◆ **Your assignment**
Transcribe the rest of the listing below, starting with the line that contains "D202: LED blue" and ending with the last line, exactly as written.
• • • •
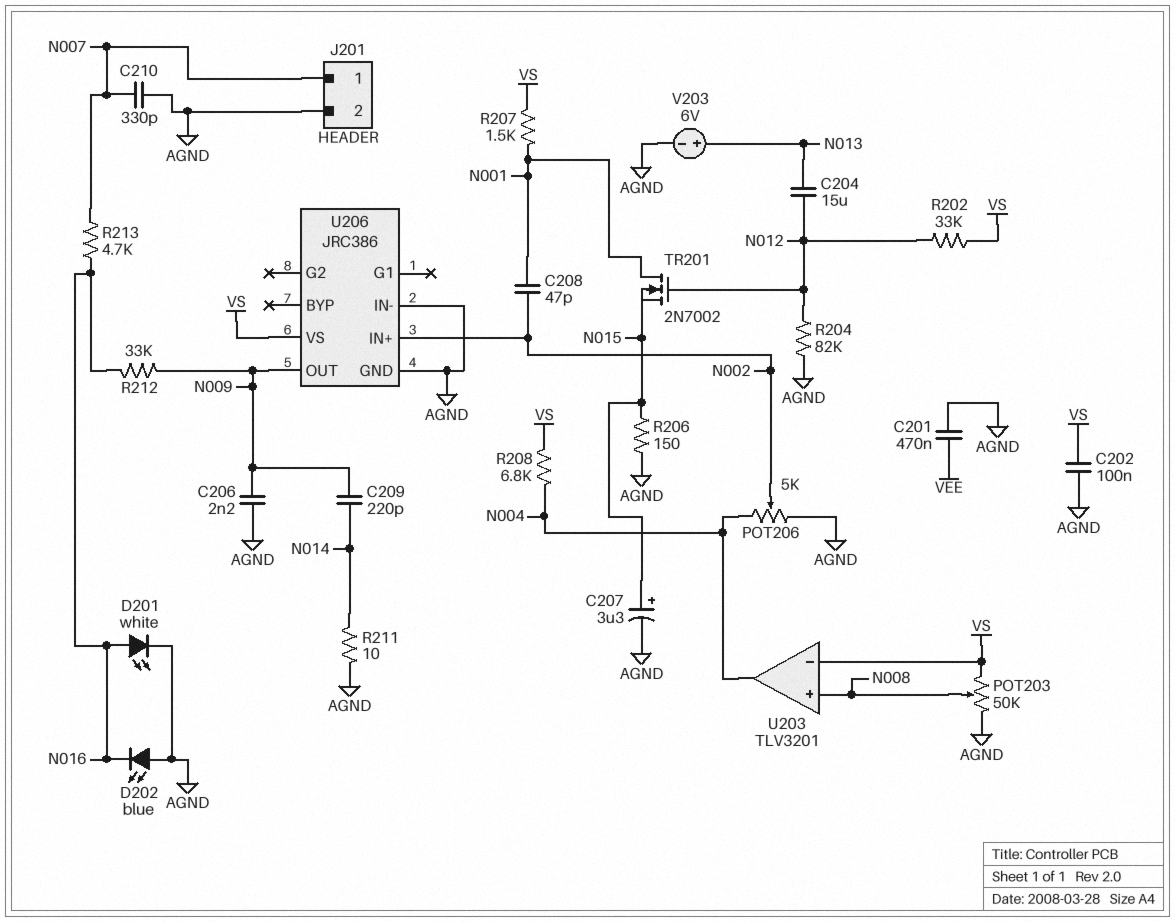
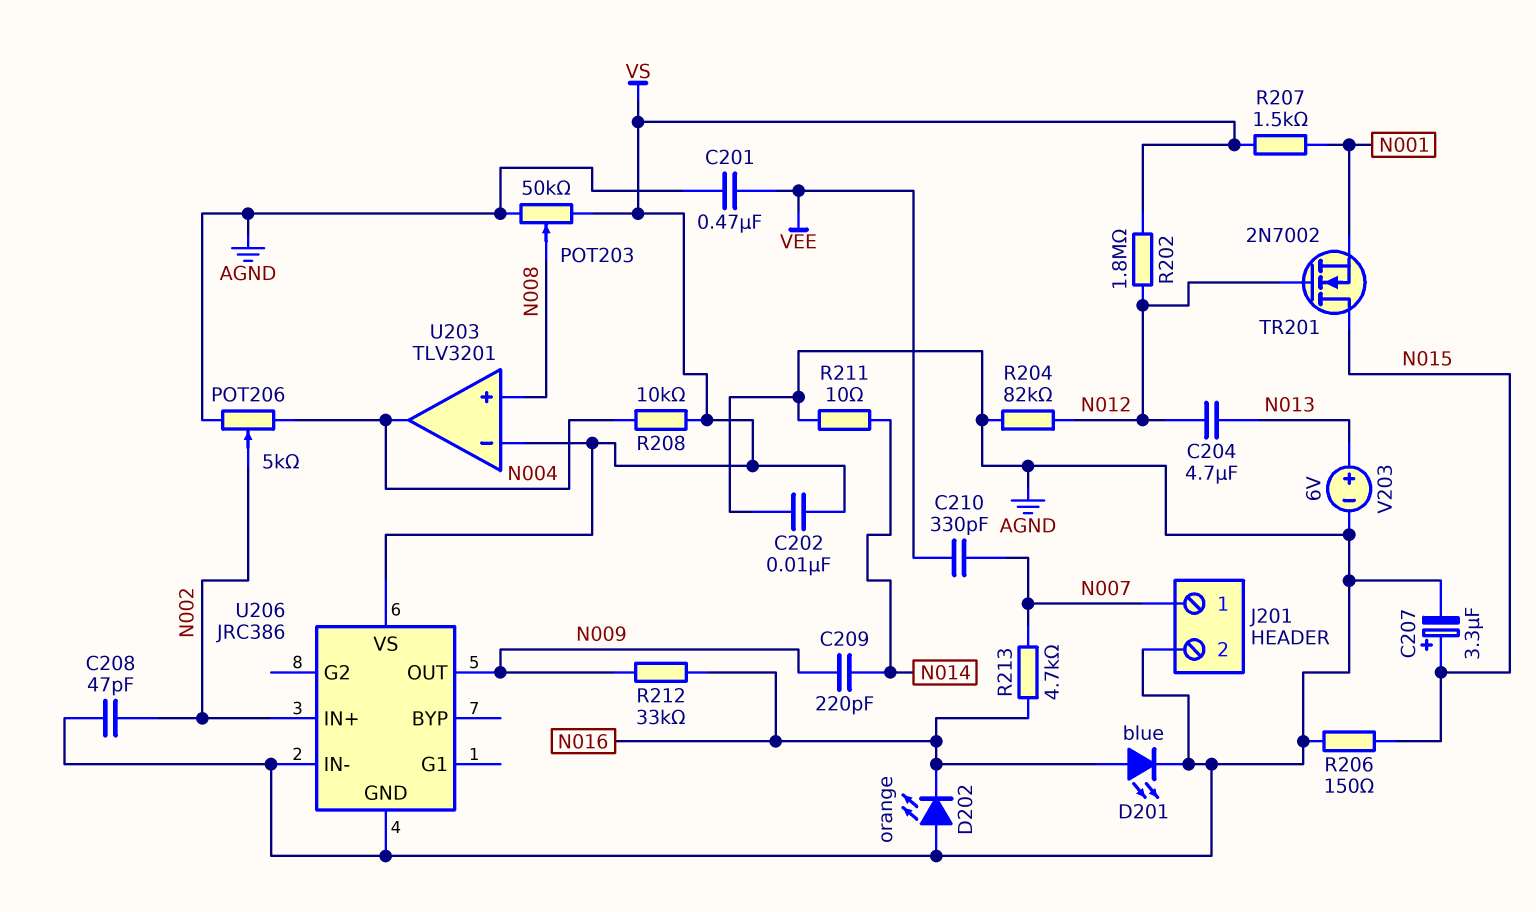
C202: 100nF (AGND, VS) -> 10nF (AGND, VS)
C204: 15uF (N012, N013) -> 4.7uF (N012, N013)
C206: 2.2nF (AGND, N009) -> none
C208: 47pF (N001, N002) -> 47pF (AGND, N002)
C210: 330pF (AGND, N007) -> 330pF (N007, VEE)
D201: LED white (A N016, K AGND) -> LED blue (A N016, K AGND)
D202: LED blue (A AGND, K N016) -> LED orange (A AGND, K N016)
R202: 33k (N012, VS) -> 1.8M (N012, VS)
R208: 6.8k (N004, VS) -> 10k (N004, VS)
TR201: NMOS 2N7002 (G N012, D N001, S N015) -> NMOS 2N7002 (G N012, D N015, S N001)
• • • •
◆ **Completed task**
D202: LED blue (A AGND, K N016) -> LED orange (A AGND, K N016)
R202: 33k (N012, VS) -> 1.8M (N012, VS)
R208: 6.8k (N004, VS) -> 10k (N004, VS)
TR201: NMOS 2N7002 (G N012, D N001, S N015) -> NMOS 2N7002 (G N012, D N015, S N001)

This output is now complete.